=== Provided entries ===

▼

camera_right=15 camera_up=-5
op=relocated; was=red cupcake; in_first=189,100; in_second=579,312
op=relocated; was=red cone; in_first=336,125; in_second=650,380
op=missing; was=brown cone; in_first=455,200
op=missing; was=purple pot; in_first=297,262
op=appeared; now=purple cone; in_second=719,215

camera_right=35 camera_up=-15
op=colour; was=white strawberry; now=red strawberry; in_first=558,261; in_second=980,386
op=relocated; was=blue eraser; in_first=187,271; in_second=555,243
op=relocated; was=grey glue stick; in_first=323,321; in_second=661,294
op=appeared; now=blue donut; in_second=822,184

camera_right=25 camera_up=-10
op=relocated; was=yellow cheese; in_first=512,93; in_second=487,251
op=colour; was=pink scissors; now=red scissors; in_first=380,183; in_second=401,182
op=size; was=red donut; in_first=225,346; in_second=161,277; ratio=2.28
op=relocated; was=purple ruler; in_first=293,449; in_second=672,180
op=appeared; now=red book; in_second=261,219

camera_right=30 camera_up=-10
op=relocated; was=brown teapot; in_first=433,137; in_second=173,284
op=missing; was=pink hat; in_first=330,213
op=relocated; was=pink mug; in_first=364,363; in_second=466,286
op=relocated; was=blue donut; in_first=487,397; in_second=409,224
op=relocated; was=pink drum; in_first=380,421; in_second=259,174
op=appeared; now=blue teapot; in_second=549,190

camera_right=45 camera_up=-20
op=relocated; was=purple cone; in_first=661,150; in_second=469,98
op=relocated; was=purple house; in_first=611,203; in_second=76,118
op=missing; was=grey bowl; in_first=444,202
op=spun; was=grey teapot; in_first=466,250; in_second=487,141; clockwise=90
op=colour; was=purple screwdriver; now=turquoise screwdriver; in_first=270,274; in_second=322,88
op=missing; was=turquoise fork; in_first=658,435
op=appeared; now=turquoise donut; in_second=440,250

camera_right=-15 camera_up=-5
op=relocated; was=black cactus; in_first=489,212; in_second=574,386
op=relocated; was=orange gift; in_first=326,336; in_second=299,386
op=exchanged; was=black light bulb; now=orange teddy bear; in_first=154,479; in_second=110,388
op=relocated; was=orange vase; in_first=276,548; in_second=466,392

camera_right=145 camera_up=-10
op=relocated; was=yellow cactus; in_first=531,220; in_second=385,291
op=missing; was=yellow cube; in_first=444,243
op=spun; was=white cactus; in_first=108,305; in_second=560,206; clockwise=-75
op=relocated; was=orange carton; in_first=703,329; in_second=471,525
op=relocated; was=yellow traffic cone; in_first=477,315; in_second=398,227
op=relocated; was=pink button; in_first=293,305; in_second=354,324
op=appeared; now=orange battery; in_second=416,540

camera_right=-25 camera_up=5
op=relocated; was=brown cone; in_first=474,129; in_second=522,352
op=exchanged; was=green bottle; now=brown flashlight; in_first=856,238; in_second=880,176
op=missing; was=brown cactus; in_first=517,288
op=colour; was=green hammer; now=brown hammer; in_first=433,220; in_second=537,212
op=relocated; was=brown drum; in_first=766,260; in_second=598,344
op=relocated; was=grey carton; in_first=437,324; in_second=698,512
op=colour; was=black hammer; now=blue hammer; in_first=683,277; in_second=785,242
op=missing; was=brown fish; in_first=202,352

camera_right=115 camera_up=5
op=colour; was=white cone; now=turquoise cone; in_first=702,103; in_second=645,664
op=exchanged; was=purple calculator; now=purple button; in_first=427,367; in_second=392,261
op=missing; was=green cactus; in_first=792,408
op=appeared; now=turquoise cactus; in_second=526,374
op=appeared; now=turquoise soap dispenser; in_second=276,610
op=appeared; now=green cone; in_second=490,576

▲

=== Exercise description ===
Using only the entries above, output the line with "op=relocated; was=blue eraser;", the line with "op=relocated; was=pink drum;", and all lines between them, exactly as they stand.

=== Problem solution ===
op=relocated; was=blue eraser; in_first=187,271; in_second=555,243
op=relocated; was=grey glue stick; in_first=323,321; in_second=661,294
op=appeared; now=blue donut; in_second=822,184

camera_right=25 camera_up=-10
op=relocated; was=yellow cheese; in_first=512,93; in_second=487,251
op=colour; was=pink scissors; now=red scissors; in_first=380,183; in_second=401,182
op=size; was=red donut; in_first=225,346; in_second=161,277; ratio=2.28
op=relocated; was=purple ruler; in_first=293,449; in_second=672,180
op=appeared; now=red book; in_second=261,219

camera_right=30 camera_up=-10
op=relocated; was=brown teapot; in_first=433,137; in_second=173,284
op=missing; was=pink hat; in_first=330,213
op=relocated; was=pink mug; in_first=364,363; in_second=466,286
op=relocated; was=blue donut; in_first=487,397; in_second=409,224
op=relocated; was=pink drum; in_first=380,421; in_second=259,174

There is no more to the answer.